• [TASK STATEMENT]
Could you return every record below exactly as it stands, leaving out the pictures?

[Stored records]

[Start of section]

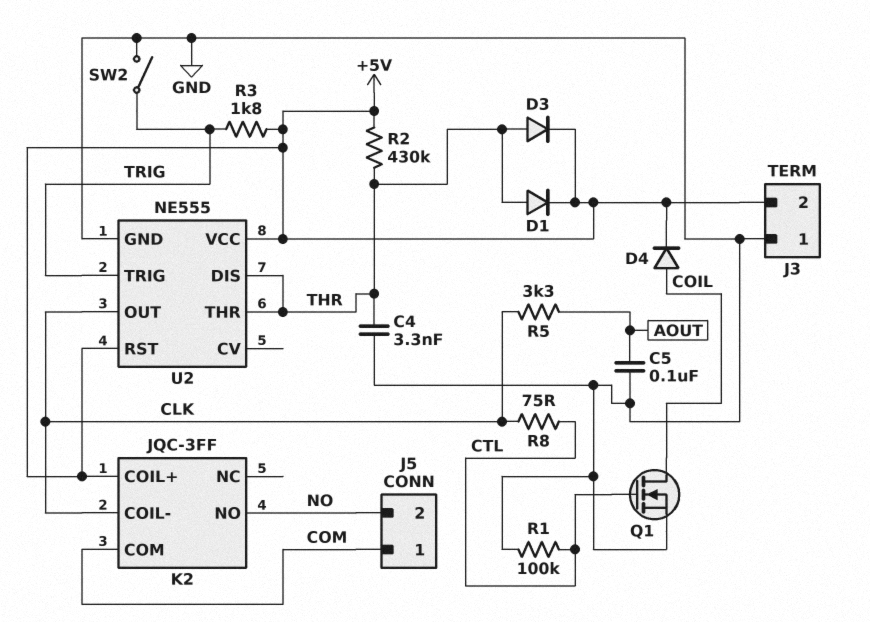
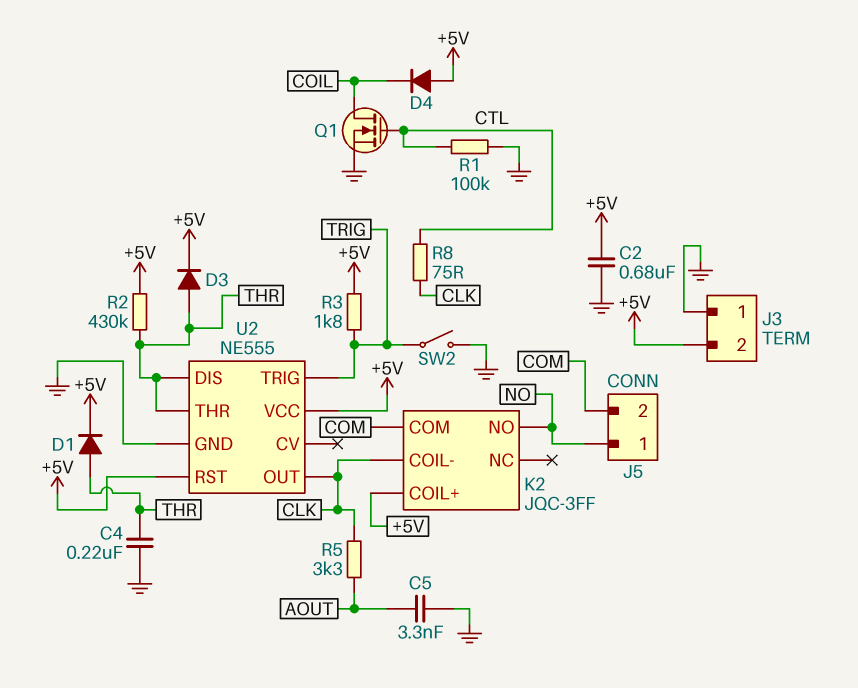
C2: none -> 680nF (+5V, GND)
C4: 3.3nF (GND, THR) -> 220nF (GND, THR)
C5: 100nF (AOUT, GND) -> 3.3nF (AOUT, GND)
D4: diode (A COIL, K +5V) -> diode (A +5V, K COIL)
J5 pin 1: COM -> NO
J5 pin 2: NO -> COM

[End of section]

• [TASK RESULT]
C2: none -> 680nF (+5V, GND)
C4: 3.3nF (GND, THR) -> 220nF (GND, THR)
C5: 100nF (AOUT, GND) -> 3.3nF (AOUT, GND)
D4: diode (A COIL, K +5V) -> diode (A +5V, K COIL)
J5 pin 1: COM -> NO
J5 pin 2: NO -> COM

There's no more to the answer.